## [TASK OBJECTIVE]
Without changing a word, copy every line of the listing below and leave out the images.
--- DATA BLOCK Enclosed Below ---
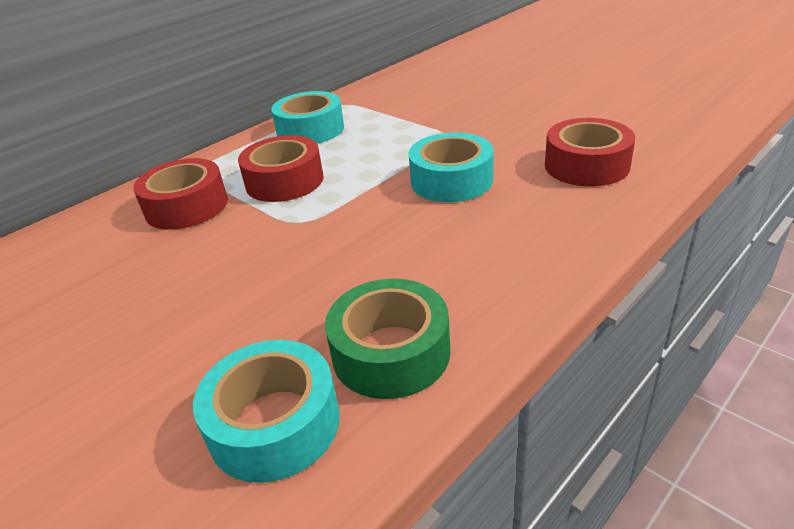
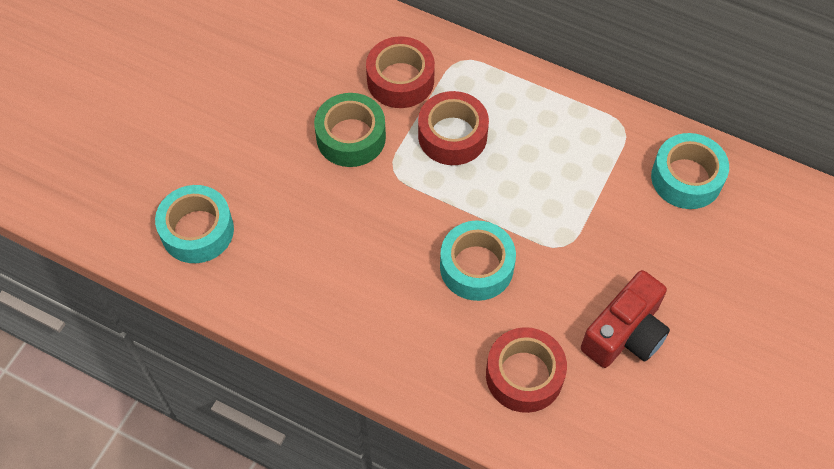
camera: 70 degrees right, 25 degrees up
(310, 130) = (555, 120): turquoise tape -> turquoise tape (686, 178)
(391, 352) = (259, 274): green tape -> green tape (351, 137)
(547, 118) = (625, 333): none -> red camera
--- End of Enclosed DATA BLOCK ---
## [TASK RESPONSE]
camera: 70 degrees right, 25 degrees up
(310, 130) = (555, 120): turquoise tape -> turquoise tape (686, 178)
(391, 352) = (259, 274): green tape -> green tape (351, 137)
(547, 118) = (625, 333): none -> red camera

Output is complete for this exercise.